───── SUPPLIED RECORDS

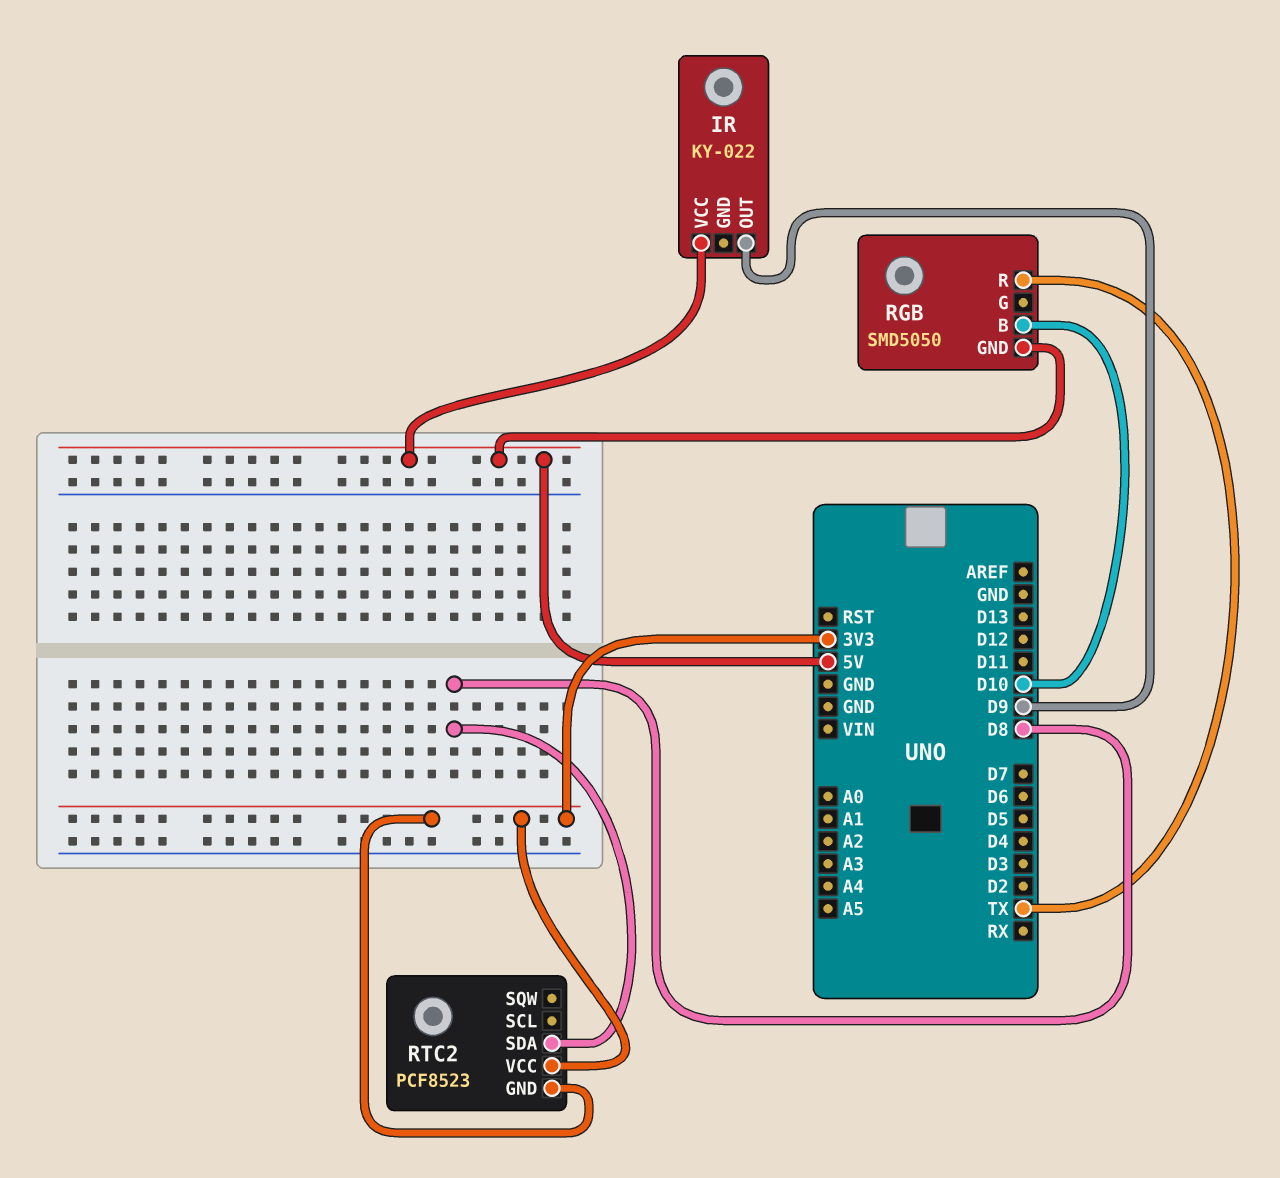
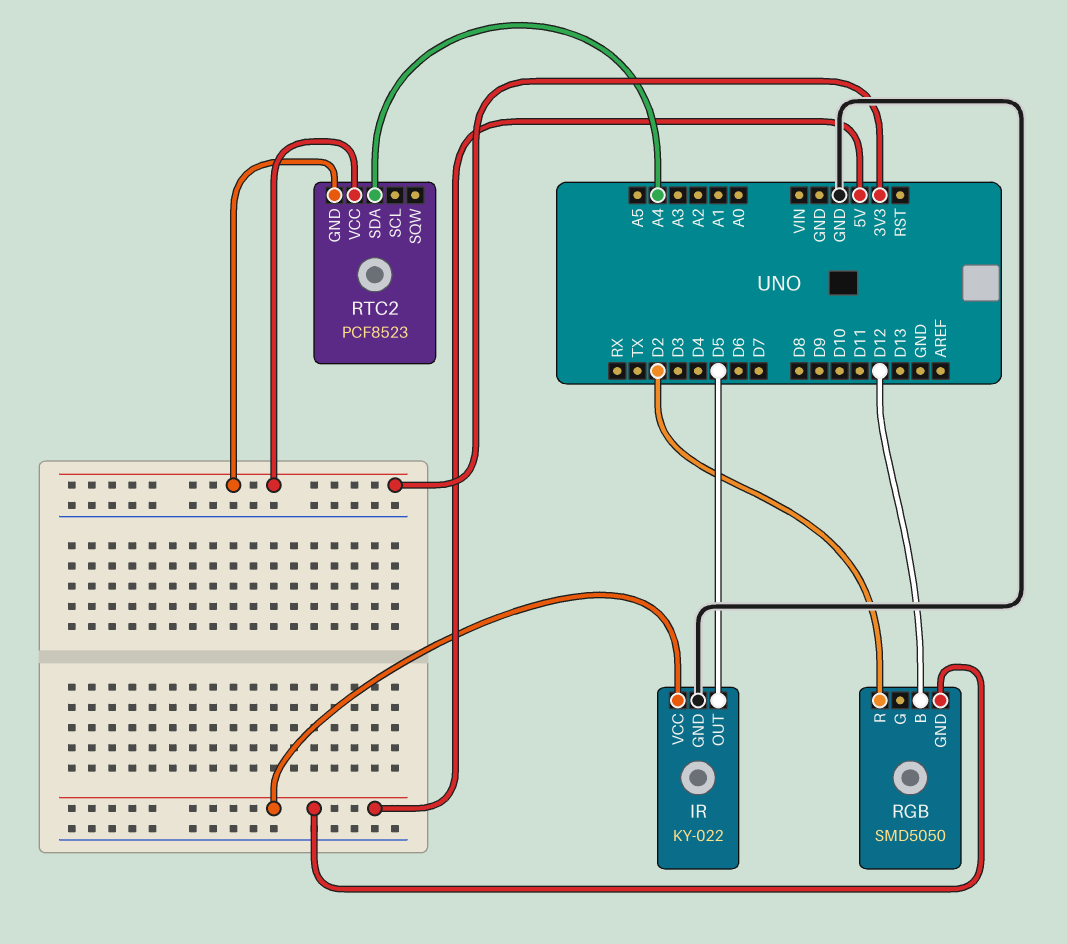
IR pin GND: none -> GND
IR pin OUT: D9 -> D5
RGB pin B: D10 -> D12
RGB pin R: TX -> D2
RTC2 pin SDA: D8 -> A4

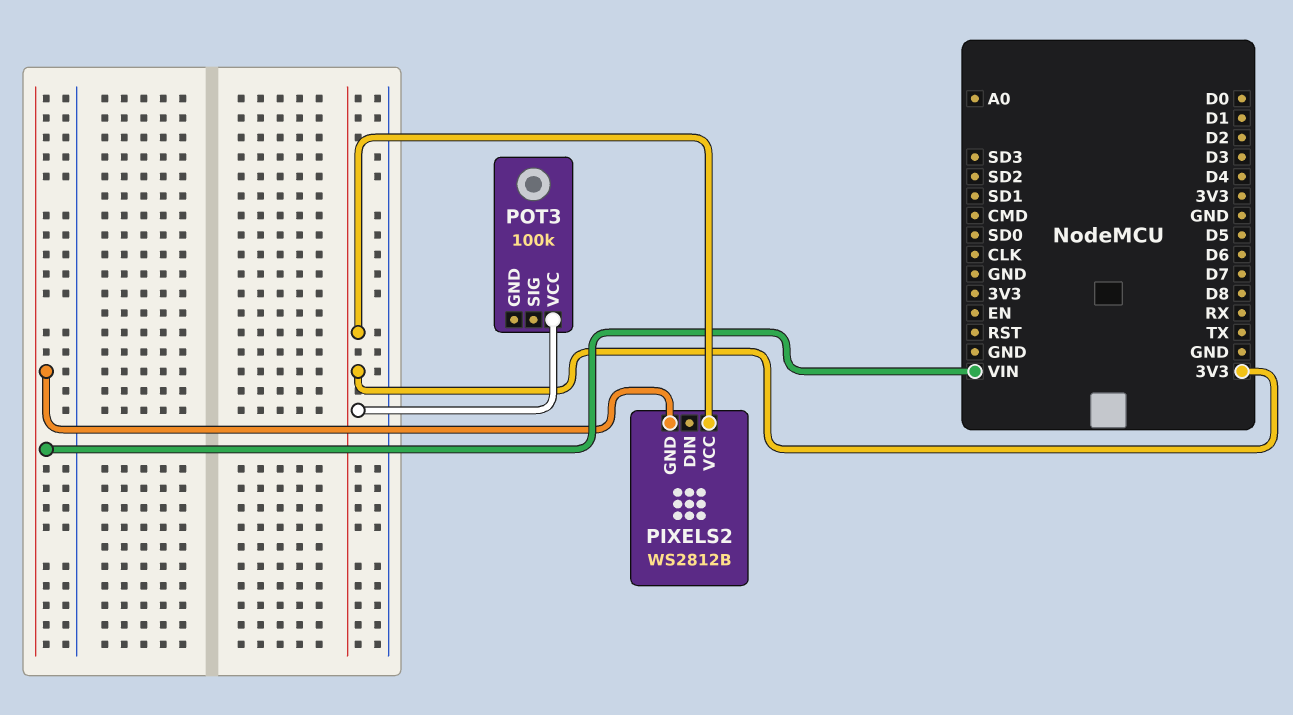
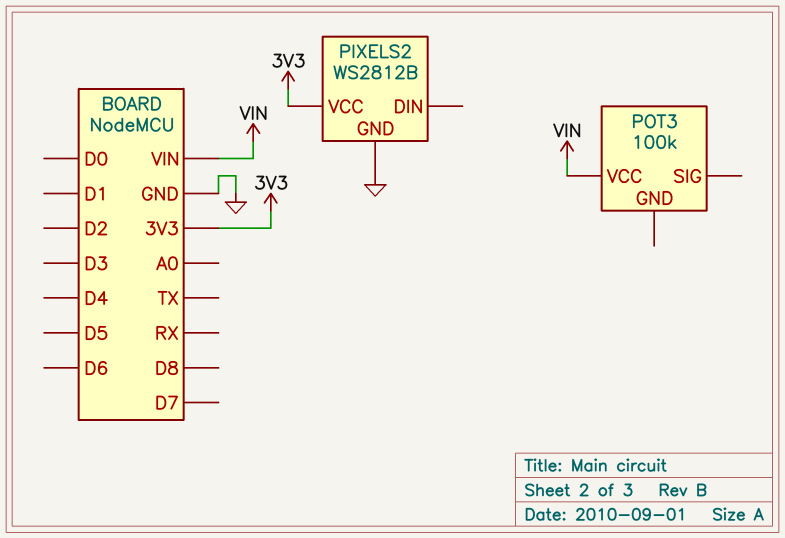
PIXELS2 pin GND: VIN -> GND
POT3 pin VCC: 3V3 -> VIN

──────────

> _DESCRIPTION OF THE TASK_:
Return all of the material exactly, without pictures.

> _EXPECTED OUTPUT_:
IR pin GND: none -> GND
IR pin OUT: D9 -> D5
RGB pin B: D10 -> D12
RGB pin R: TX -> D2
RTC2 pin SDA: D8 -> A4

PIXELS2 pin GND: VIN -> GND
POT3 pin VCC: 3V3 -> VIN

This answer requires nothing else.